ACTIVITY
An exact copy of the records is required, minus the pictures they hold.
*** Opening EXTRACTED RECORDS ***
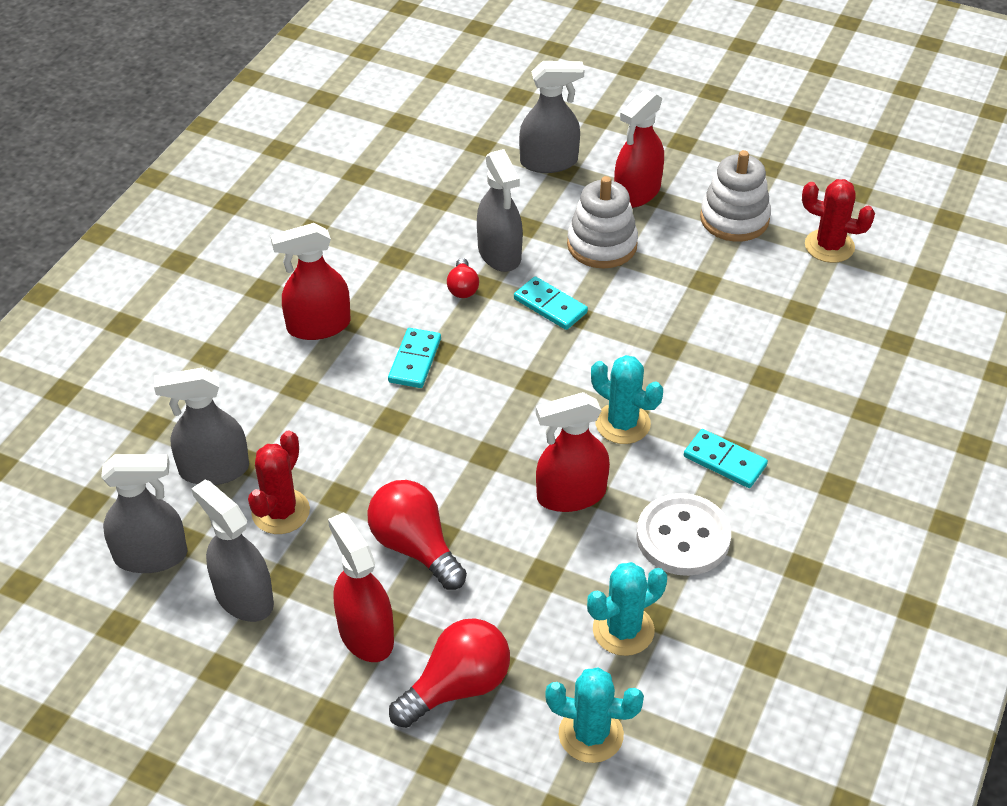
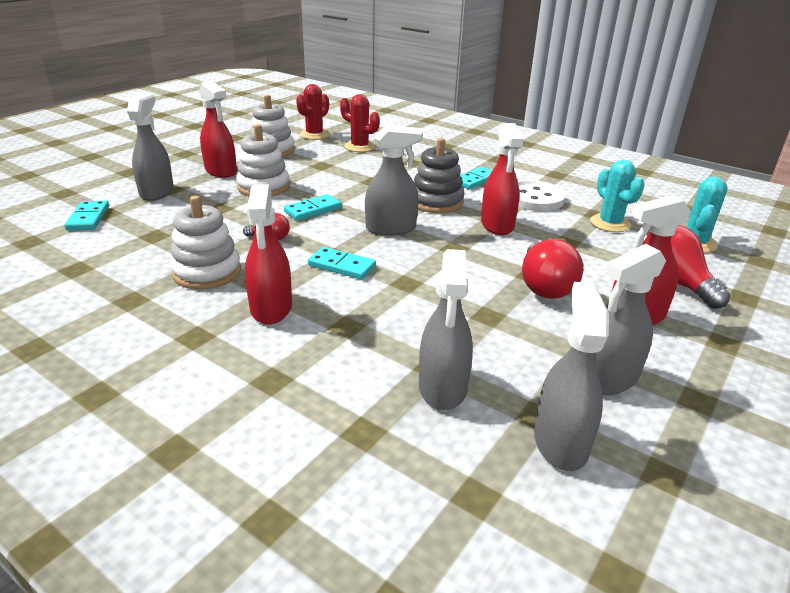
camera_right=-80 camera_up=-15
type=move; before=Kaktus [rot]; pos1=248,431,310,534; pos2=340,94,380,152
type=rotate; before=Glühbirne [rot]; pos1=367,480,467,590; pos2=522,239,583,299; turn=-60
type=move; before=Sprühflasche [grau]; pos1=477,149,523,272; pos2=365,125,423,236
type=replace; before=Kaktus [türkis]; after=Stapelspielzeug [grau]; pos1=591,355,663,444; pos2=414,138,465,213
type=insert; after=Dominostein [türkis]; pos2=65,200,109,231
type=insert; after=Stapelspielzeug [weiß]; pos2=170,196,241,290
*** Closing EXTRACTED RECORDS ***
OUTPUT FOR THIS EXERCISE
camera_right=-80 camera_up=-15
type=move; before=Kaktus [rot]; pos1=248,431,310,534; pos2=340,94,380,152
type=rotate; before=Glühbirne [rot]; pos1=367,480,467,590; pos2=522,239,583,299; turn=-60
type=move; before=Sprühflasche [grau]; pos1=477,149,523,272; pos2=365,125,423,236
type=replace; before=Kaktus [türkis]; after=Stapelspielzeug [grau]; pos1=591,355,663,444; pos2=414,138,465,213
type=insert; after=Dominostein [türkis]; pos2=65,200,109,231
type=insert; after=Stapelspielzeug [weiß]; pos2=170,196,241,290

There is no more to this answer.